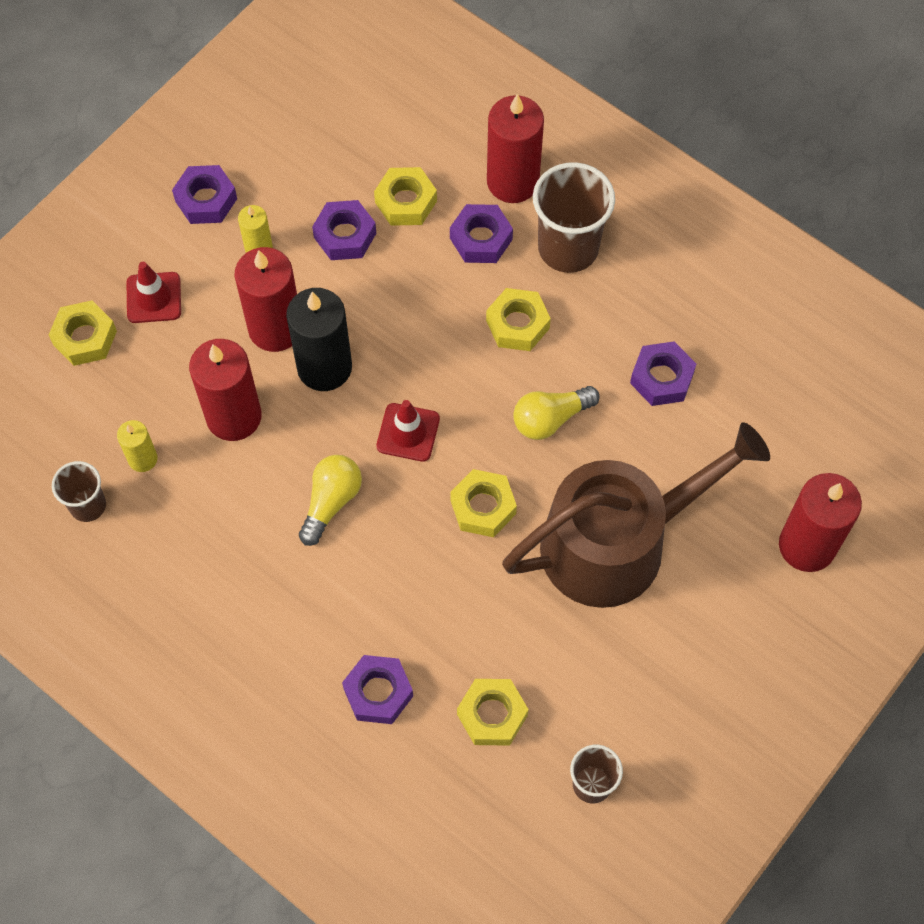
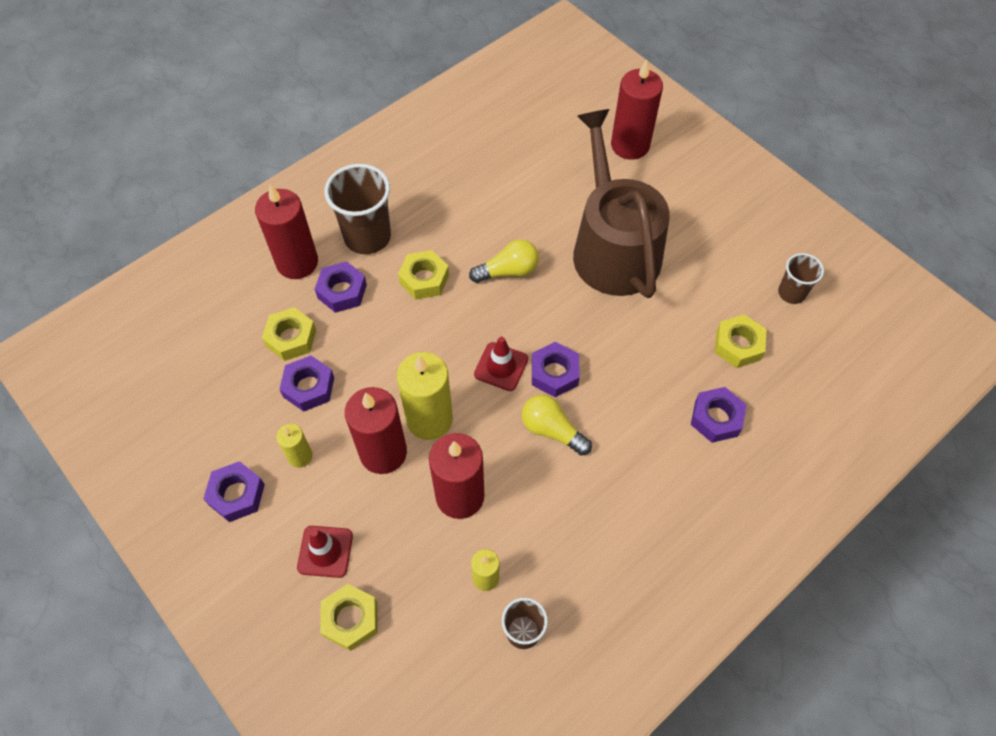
camera: 80 degrees left, 5 degrees down
(324, 367) = (429, 419): black candle -> yellow candle
(483, 507) = (573, 325): yellow nut -> none
(550, 419) = (508, 271): yellow light bulb -> yellow light bulb turned 90 degrees counterclockwise
(662, 378) = (490, 200): purple nut -> purple nut (554, 373)

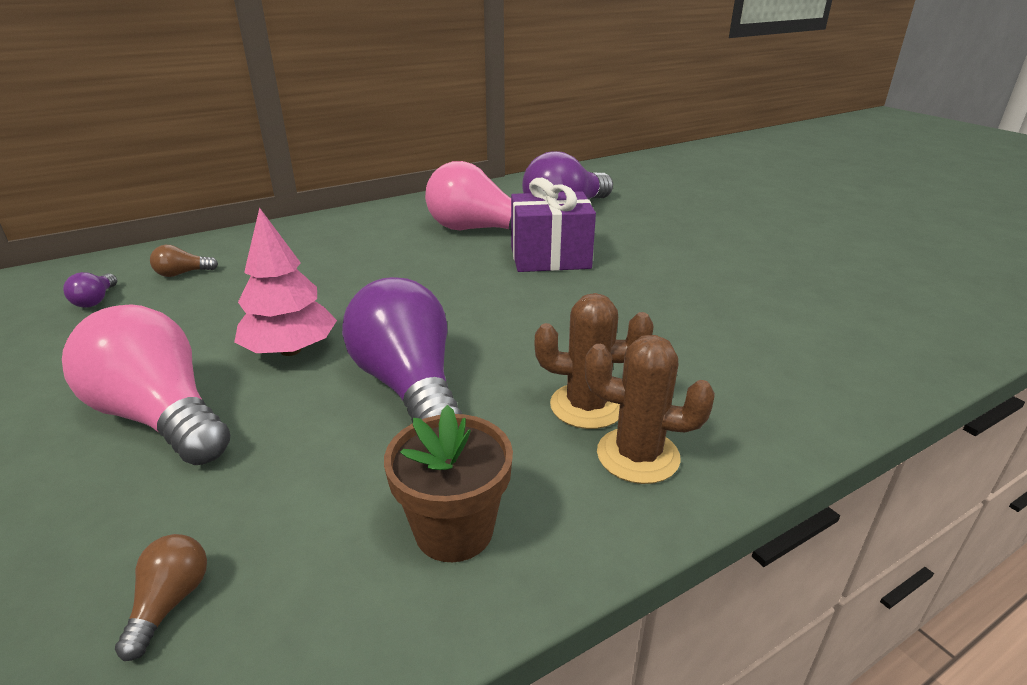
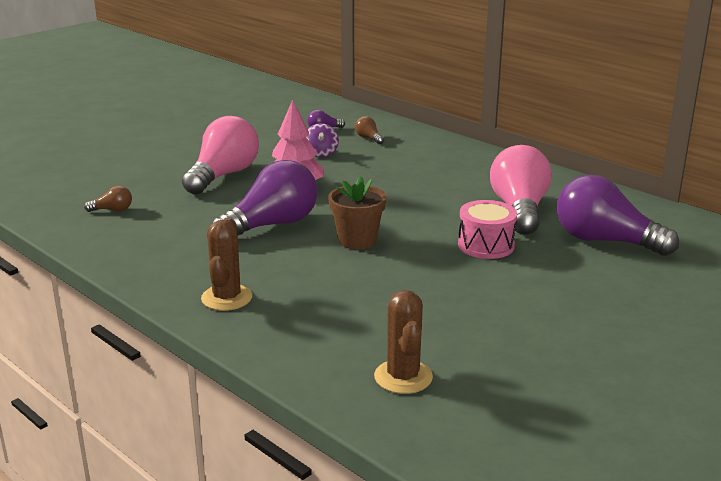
camera: 75 degrees right, 5 degrees down
(189, 314) = (321, 154): none -> purple spinning top
(454, 530) = (158, 256): brown flower pot -> brown flower pot (357, 240)
(550, 257) = (486, 245): purple gift -> pink drum
(587, 406) = (271, 279): brown cactus -> brown cactus (403, 377)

+++++

> _Job item_
Report all lines in the records that include the string "none".

> _Answer to the problem_
(483, 507) = (573, 325): yellow nut -> none
(189, 314) = (321, 154): none -> purple spinning top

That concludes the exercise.